## ASSIGNMENT
Go through the entries below and copy each line containing the word "AGND".

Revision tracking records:
════════════════════
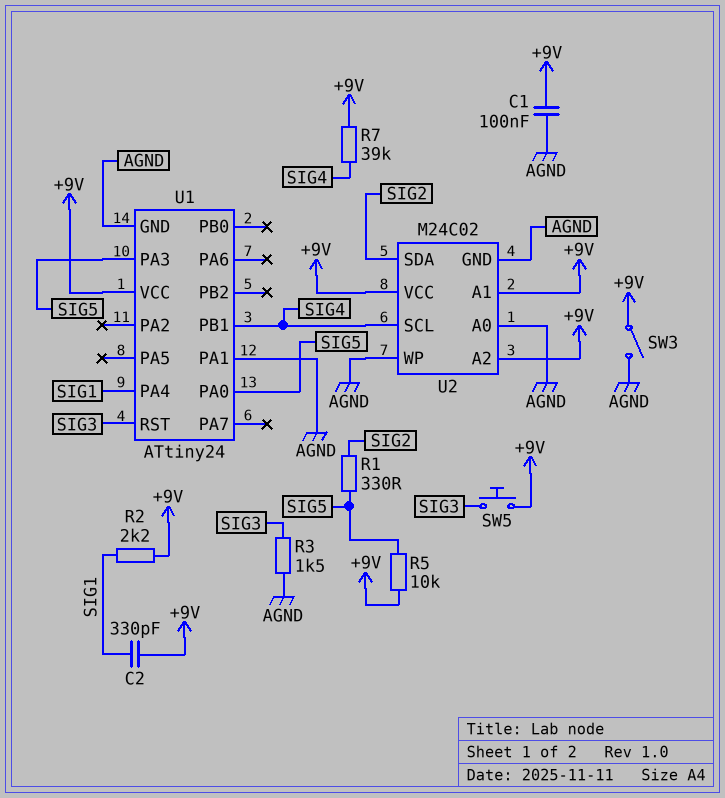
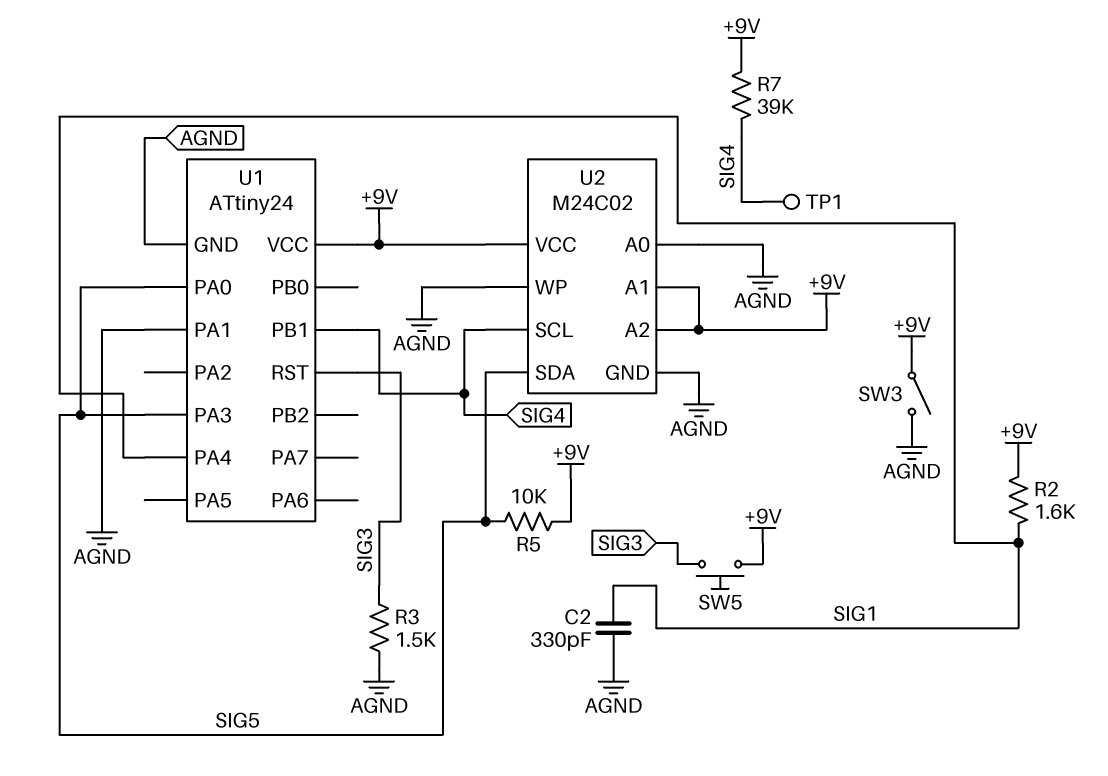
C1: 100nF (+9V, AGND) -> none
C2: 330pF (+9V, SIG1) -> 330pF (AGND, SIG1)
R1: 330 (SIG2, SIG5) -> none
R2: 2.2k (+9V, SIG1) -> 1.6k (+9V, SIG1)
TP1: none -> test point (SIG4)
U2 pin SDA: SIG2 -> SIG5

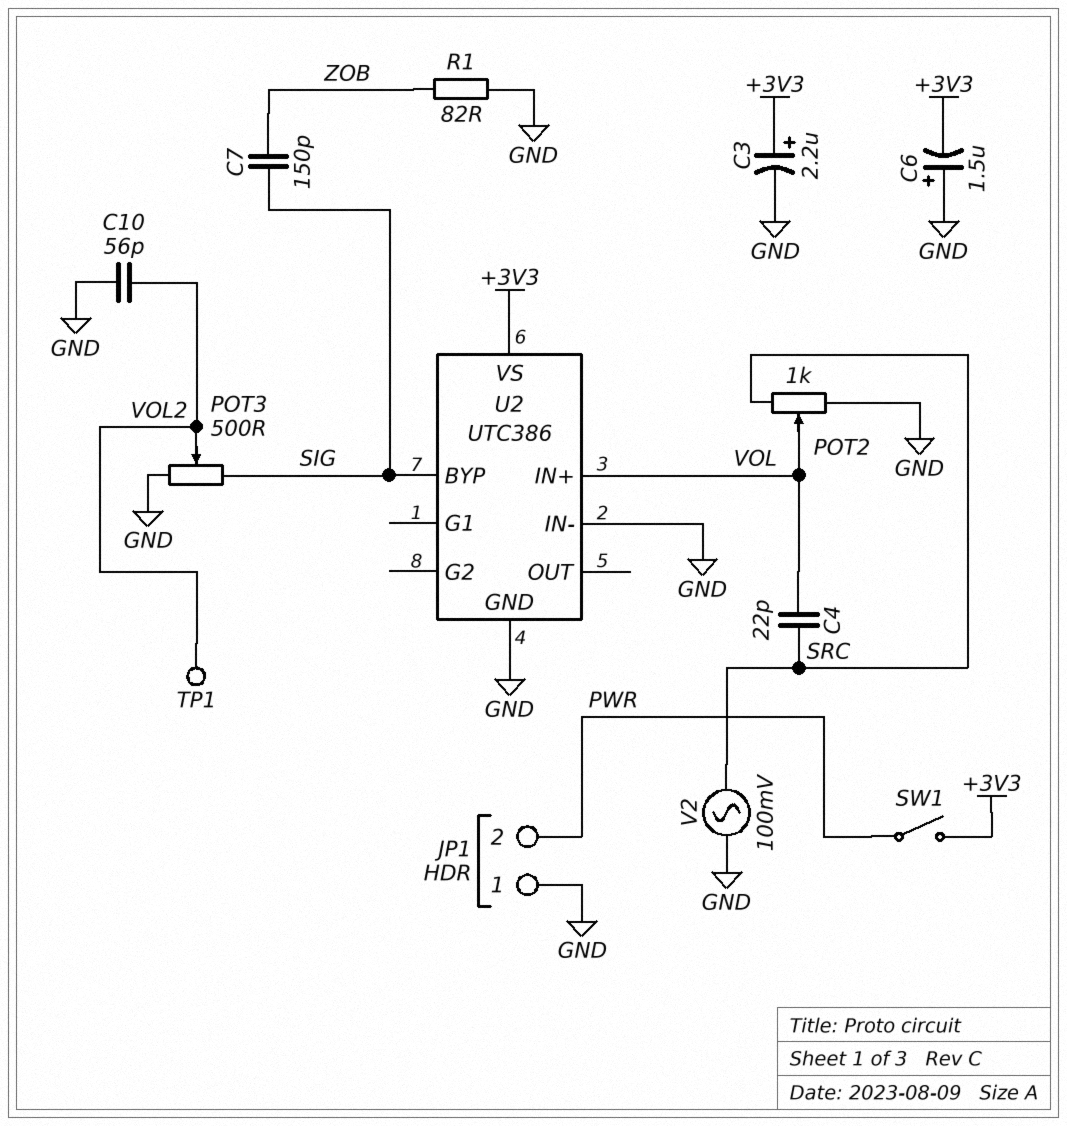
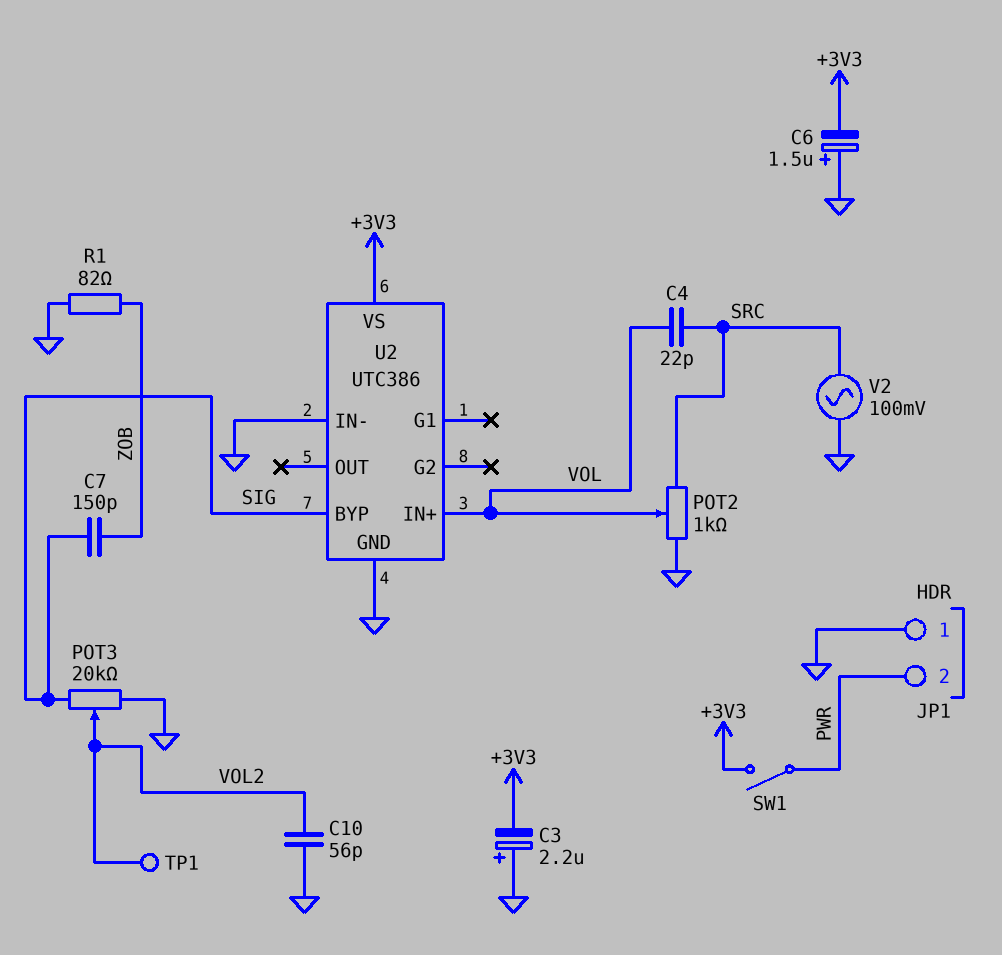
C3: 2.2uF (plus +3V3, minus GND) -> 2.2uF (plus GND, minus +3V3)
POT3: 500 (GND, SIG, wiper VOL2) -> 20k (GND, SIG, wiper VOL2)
════════════════════
## OUTPUT FOR THIS TASK
C1: 100nF (+9V, AGND) -> none
C2: 330pF (+9V, SIG1) -> 330pF (AGND, SIG1)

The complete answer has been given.